WHAT IS REQUIRED — Transcribe the entries below exactly, starting with the line that has "Office: [1068,163,1104,198] ->" and stopping after the line that has "audit.pptx: [781,514,809,550] ->"; no pictures belong in the copy.

EXTRACTED MATERIAL —
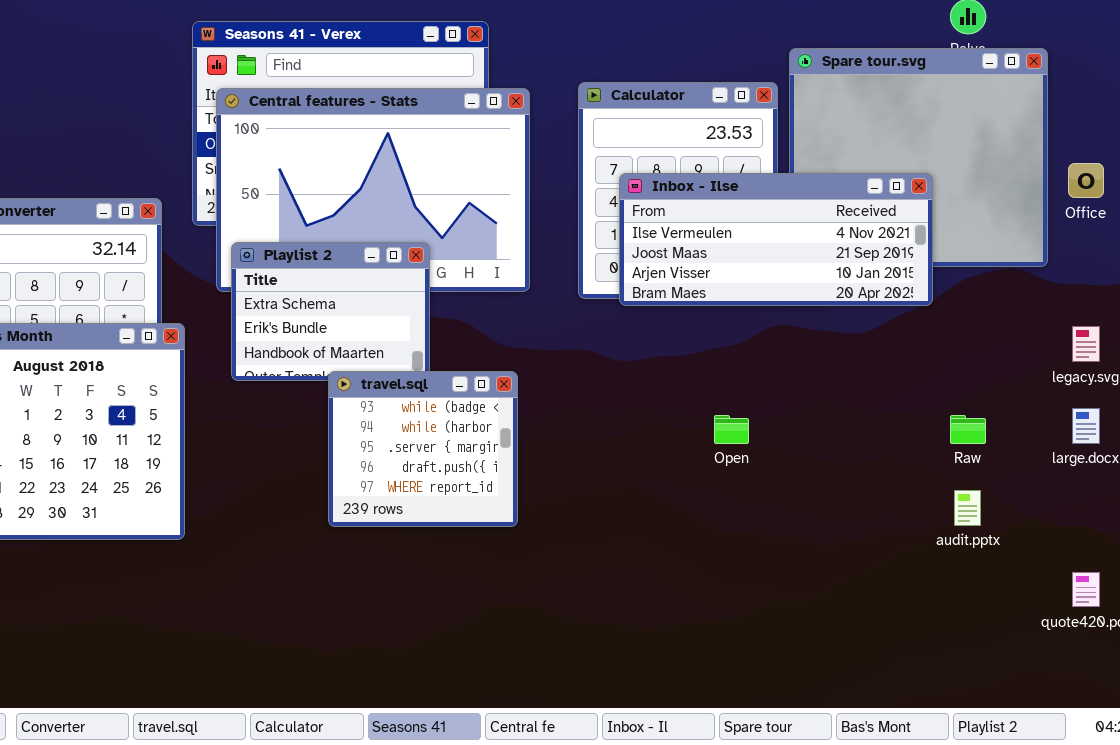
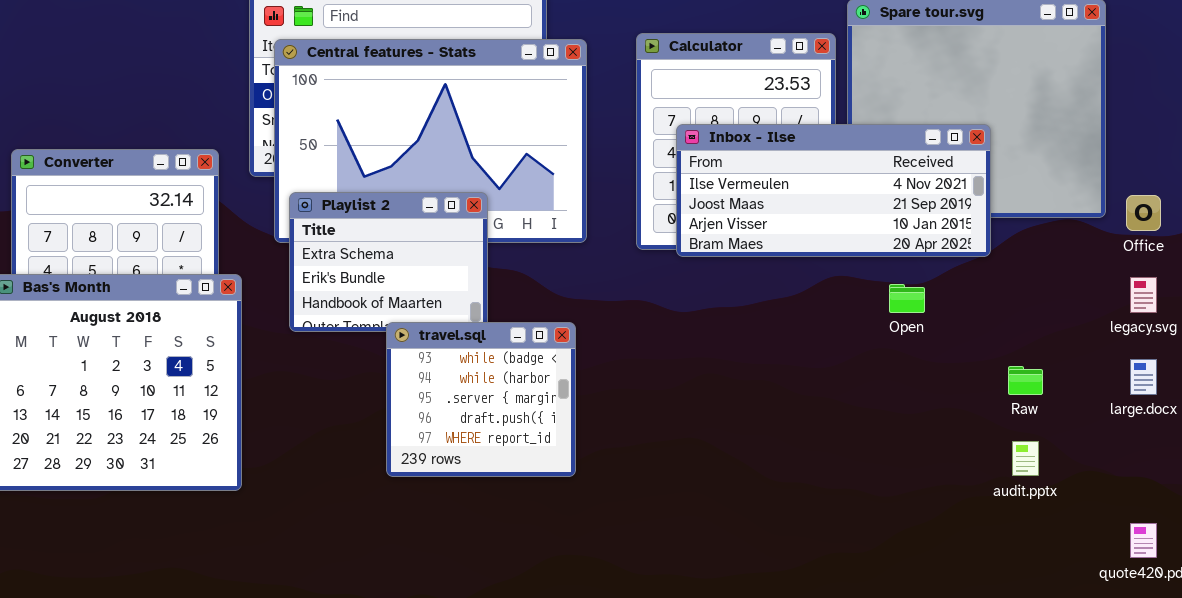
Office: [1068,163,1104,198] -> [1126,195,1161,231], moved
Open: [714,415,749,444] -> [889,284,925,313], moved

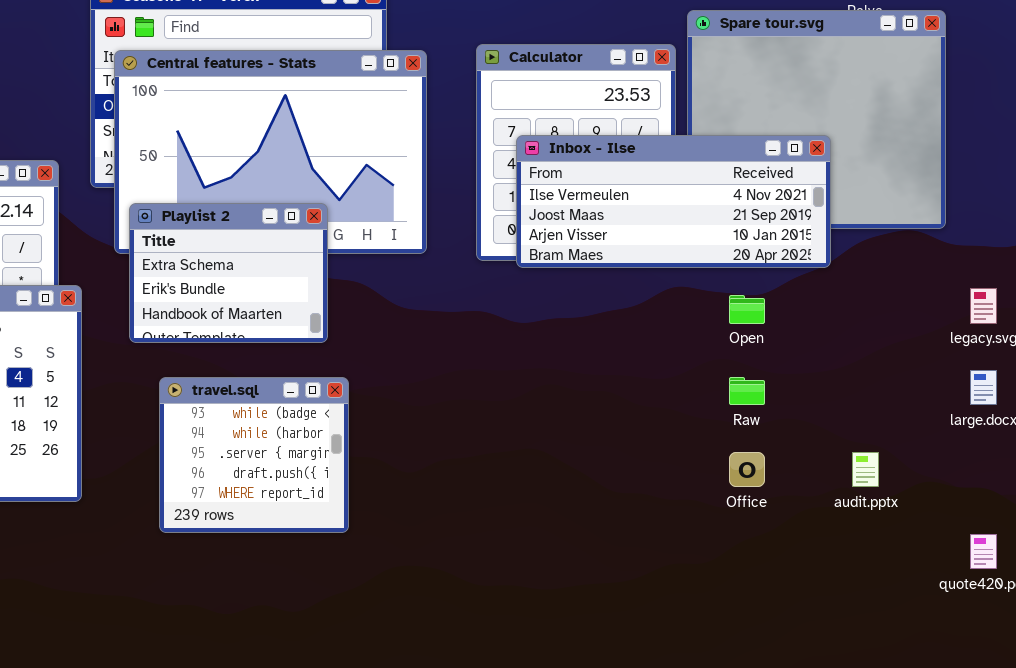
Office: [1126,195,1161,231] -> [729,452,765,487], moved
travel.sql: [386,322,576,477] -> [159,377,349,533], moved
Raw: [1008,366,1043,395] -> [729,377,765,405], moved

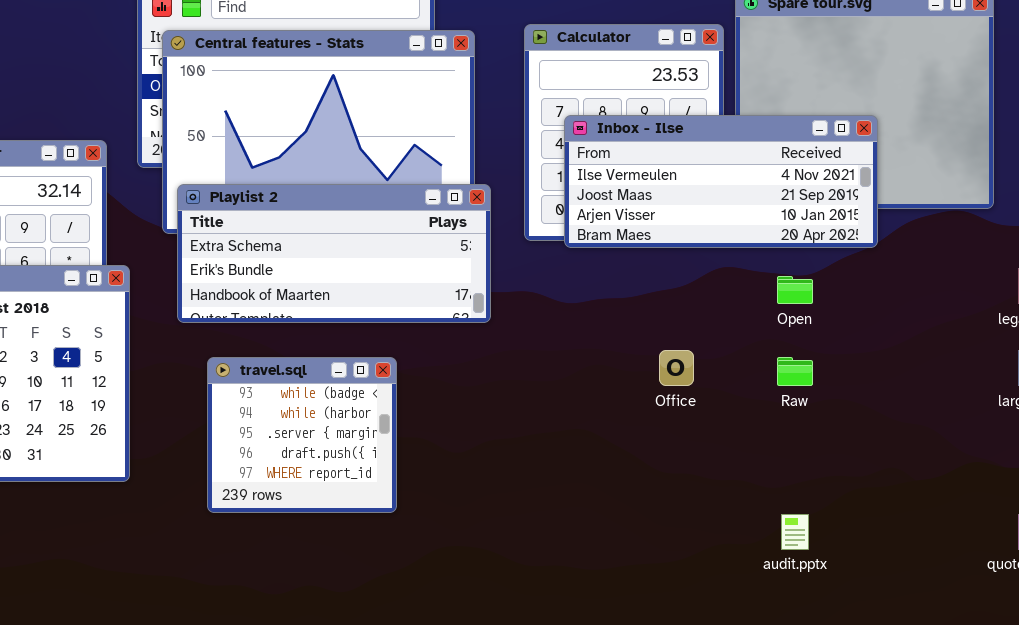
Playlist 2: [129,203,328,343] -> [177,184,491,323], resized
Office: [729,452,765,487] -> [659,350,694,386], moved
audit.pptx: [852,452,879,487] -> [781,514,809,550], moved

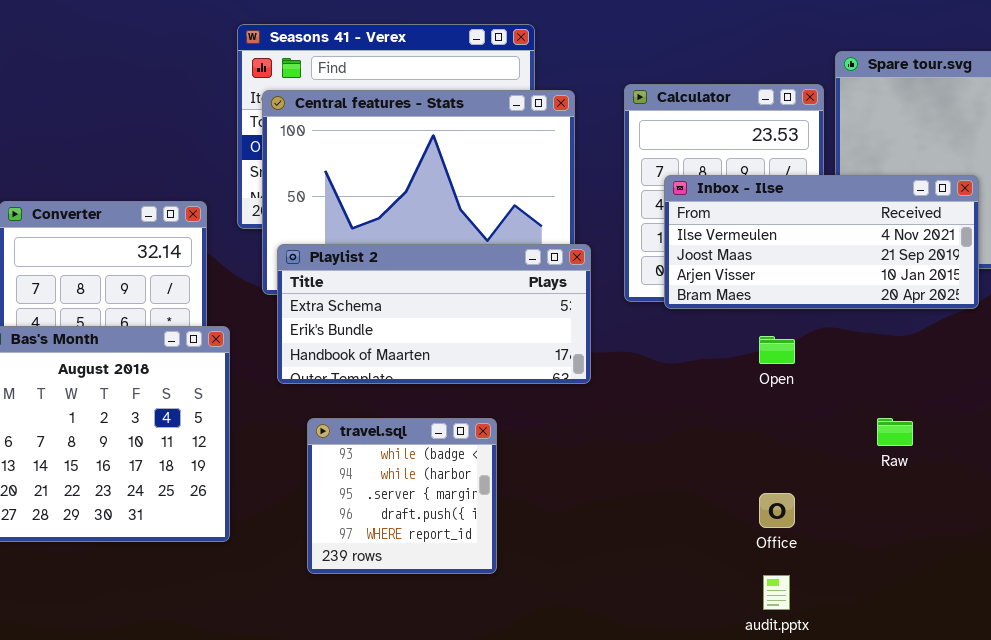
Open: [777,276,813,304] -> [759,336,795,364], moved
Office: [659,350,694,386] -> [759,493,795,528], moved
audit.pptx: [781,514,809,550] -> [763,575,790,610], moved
---
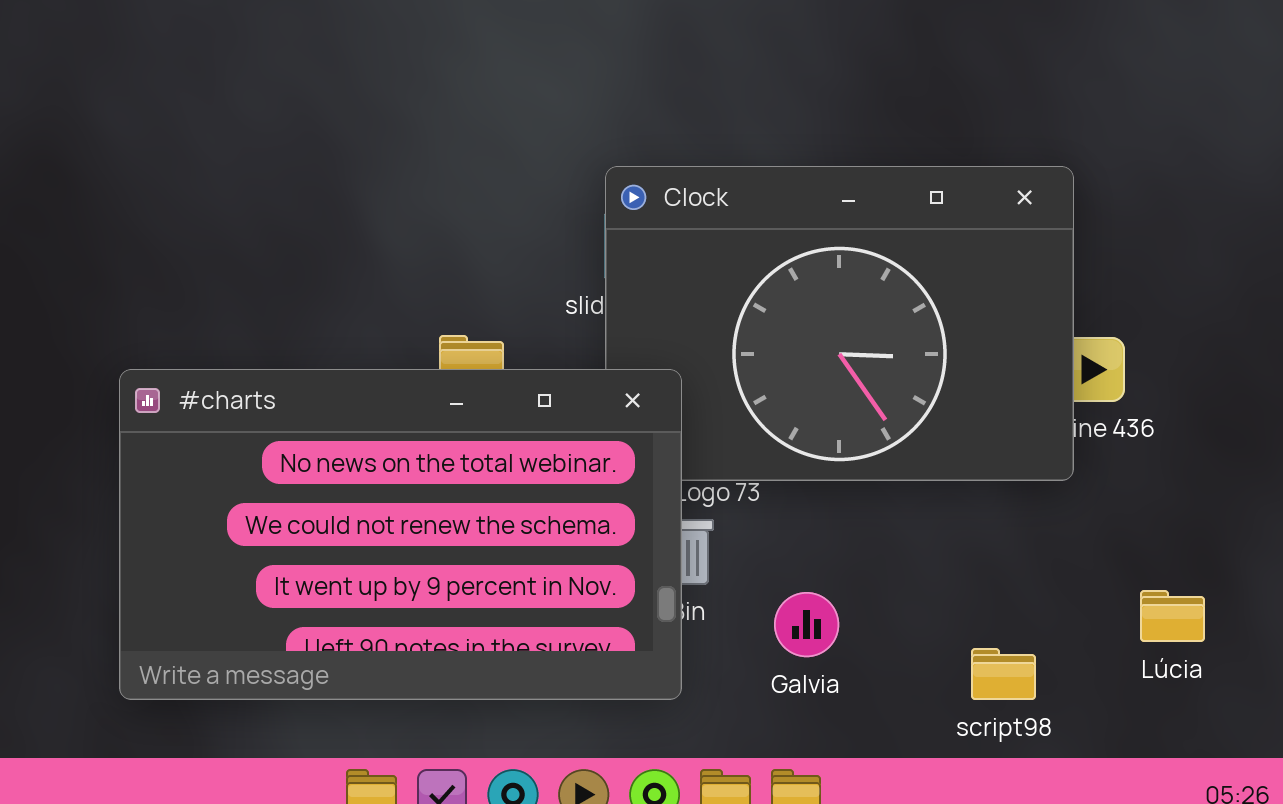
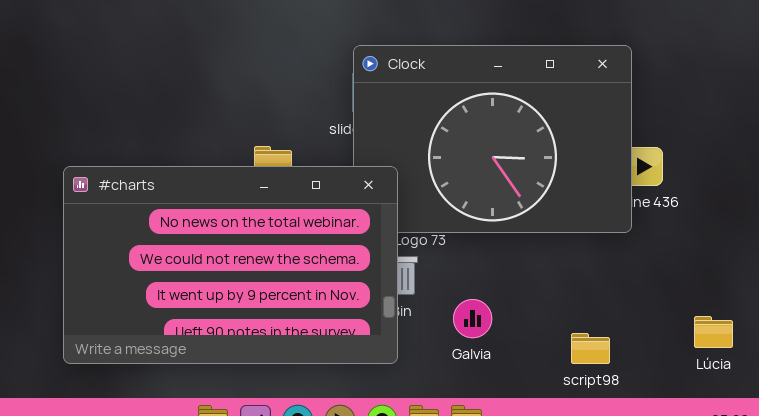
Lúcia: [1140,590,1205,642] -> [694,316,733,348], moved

RESPONSE AREA —
Office: [1068,163,1104,198] -> [1126,195,1161,231], moved
Open: [714,415,749,444] -> [889,284,925,313], moved

Office: [1126,195,1161,231] -> [729,452,765,487], moved
travel.sql: [386,322,576,477] -> [159,377,349,533], moved
Raw: [1008,366,1043,395] -> [729,377,765,405], moved

Playlist 2: [129,203,328,343] -> [177,184,491,323], resized
Office: [729,452,765,487] -> [659,350,694,386], moved
audit.pptx: [852,452,879,487] -> [781,514,809,550], moved

Open: [777,276,813,304] -> [759,336,795,364], moved
Office: [659,350,694,386] -> [759,493,795,528], moved
audit.pptx: [781,514,809,550] -> [763,575,790,610], moved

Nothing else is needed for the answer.